Data provided
-- Opening Marker --

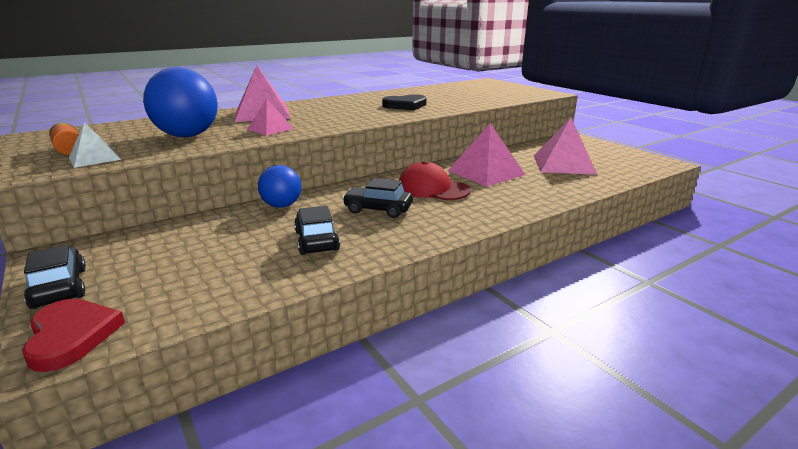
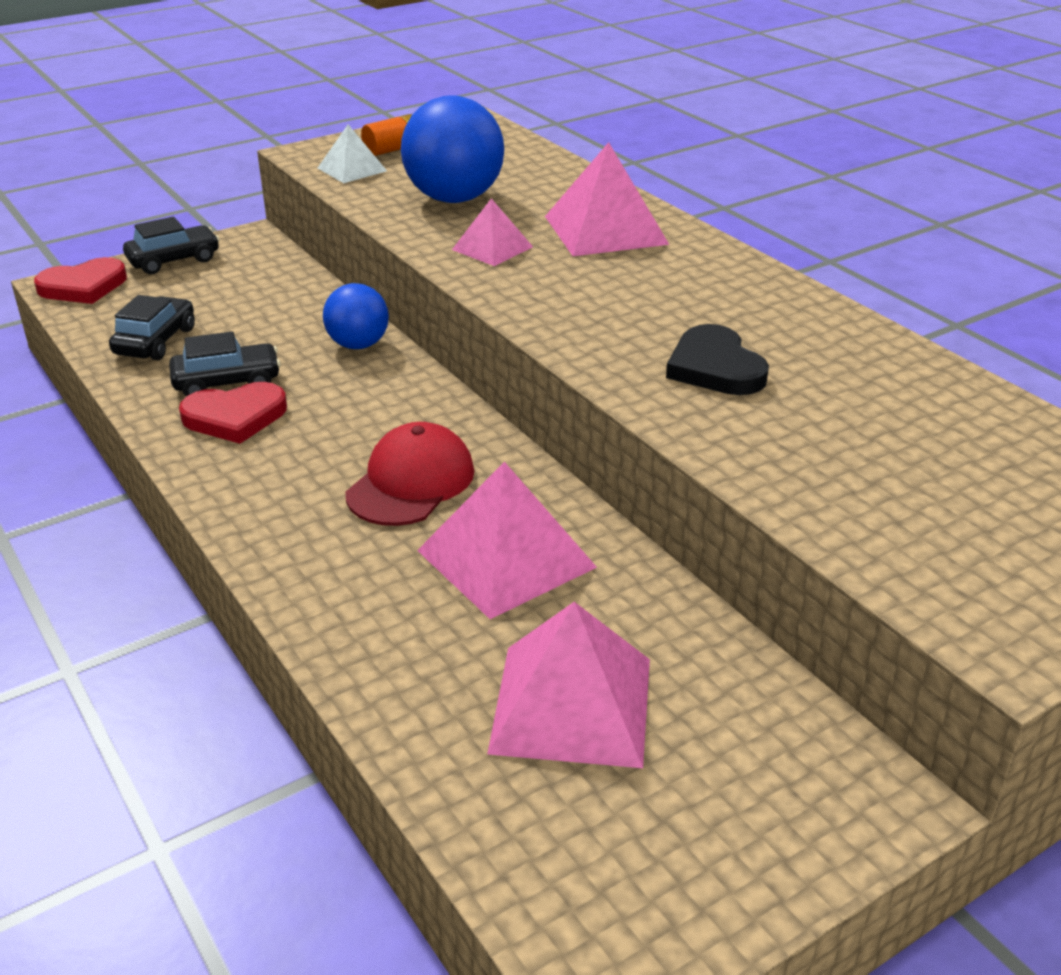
camera: 90 degrees right, 10 degrees up
(364, 234) = (235, 417): none -> red heart
(378, 210) = (322, 426): black car -> black car (155, 341)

-- Closing Marker --

Work order
What is wanted is the listing, written out exactly, with each picture removed.

Task output
camera: 90 degrees right, 10 degrees up
(364, 234) = (235, 417): none -> red heart
(378, 210) = (322, 426): black car -> black car (155, 341)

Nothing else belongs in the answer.